**Instructions for the task:** From the listing below, count the lines where the string "orange" occurs. Give the number, with no other words.

**Data for this exercise:**
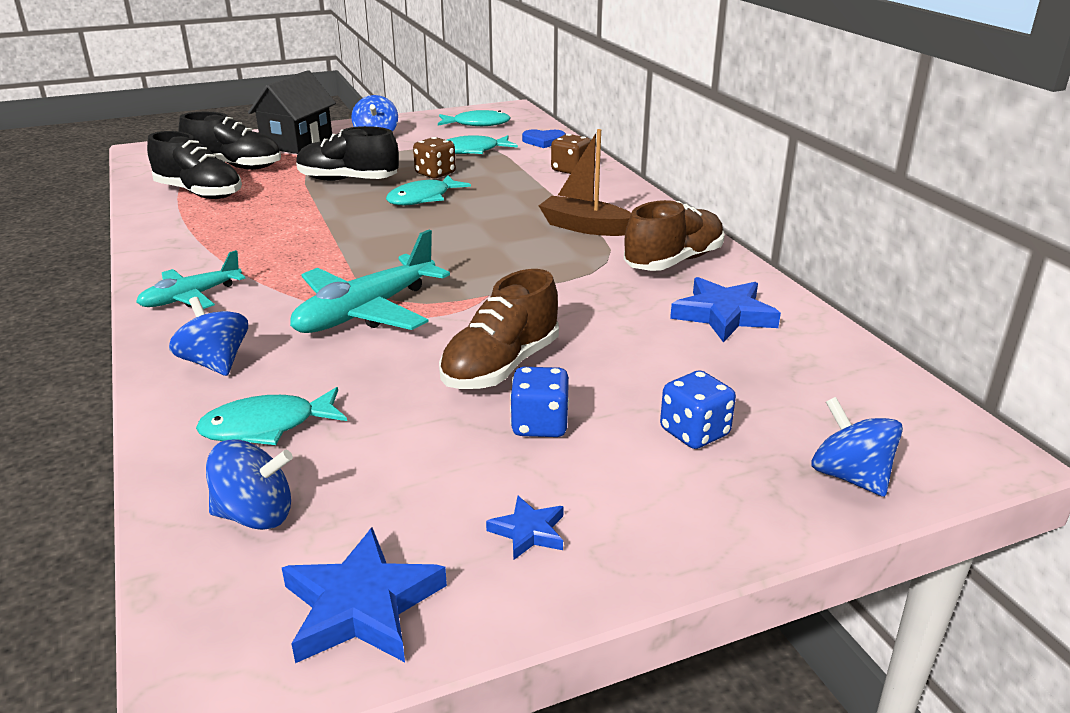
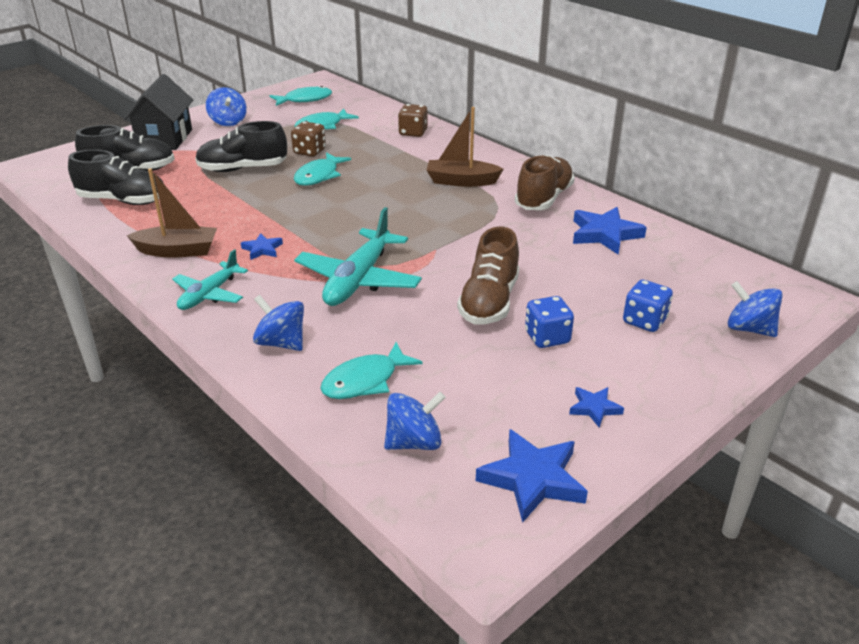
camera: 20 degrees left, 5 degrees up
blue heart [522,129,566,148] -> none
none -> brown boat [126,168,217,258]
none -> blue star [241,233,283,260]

==

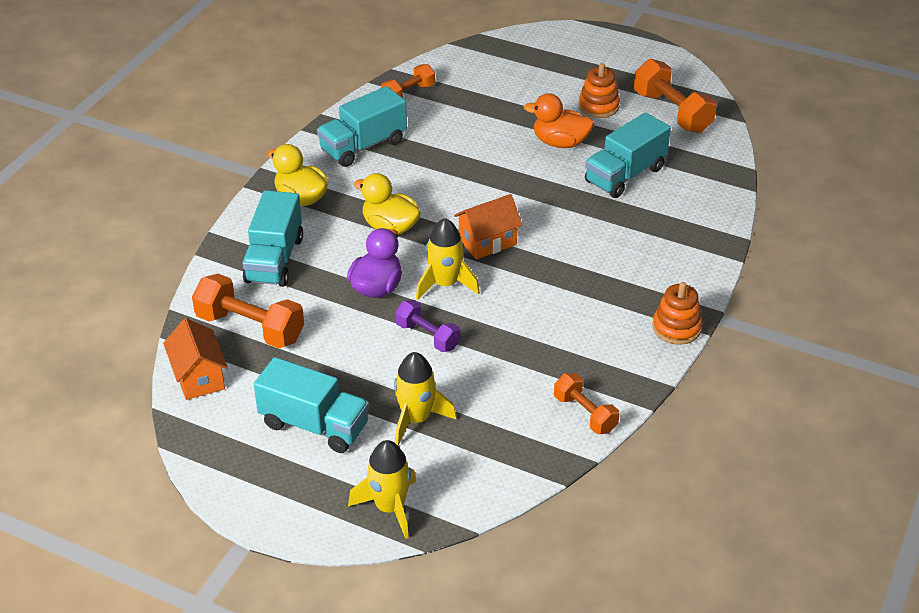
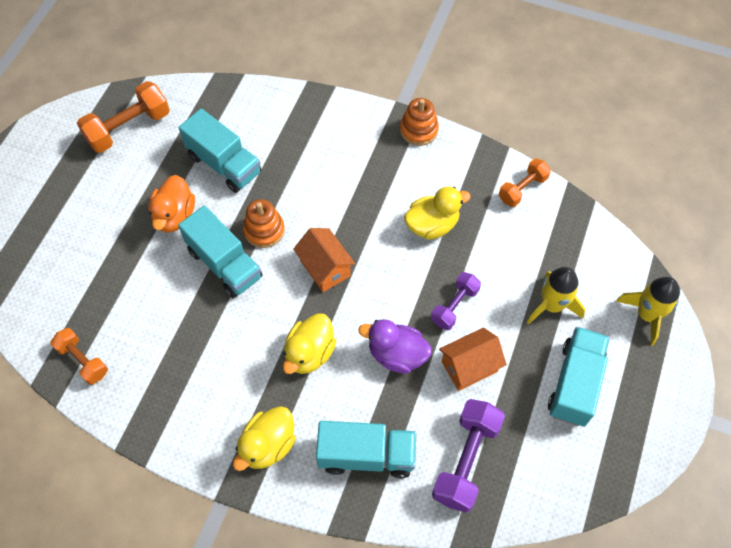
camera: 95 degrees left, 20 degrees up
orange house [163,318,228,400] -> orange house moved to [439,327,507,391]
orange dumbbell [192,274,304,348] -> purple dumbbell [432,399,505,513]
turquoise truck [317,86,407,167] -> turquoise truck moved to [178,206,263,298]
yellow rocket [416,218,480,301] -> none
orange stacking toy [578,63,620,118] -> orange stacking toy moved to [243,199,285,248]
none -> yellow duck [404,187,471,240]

**Answer section:** 3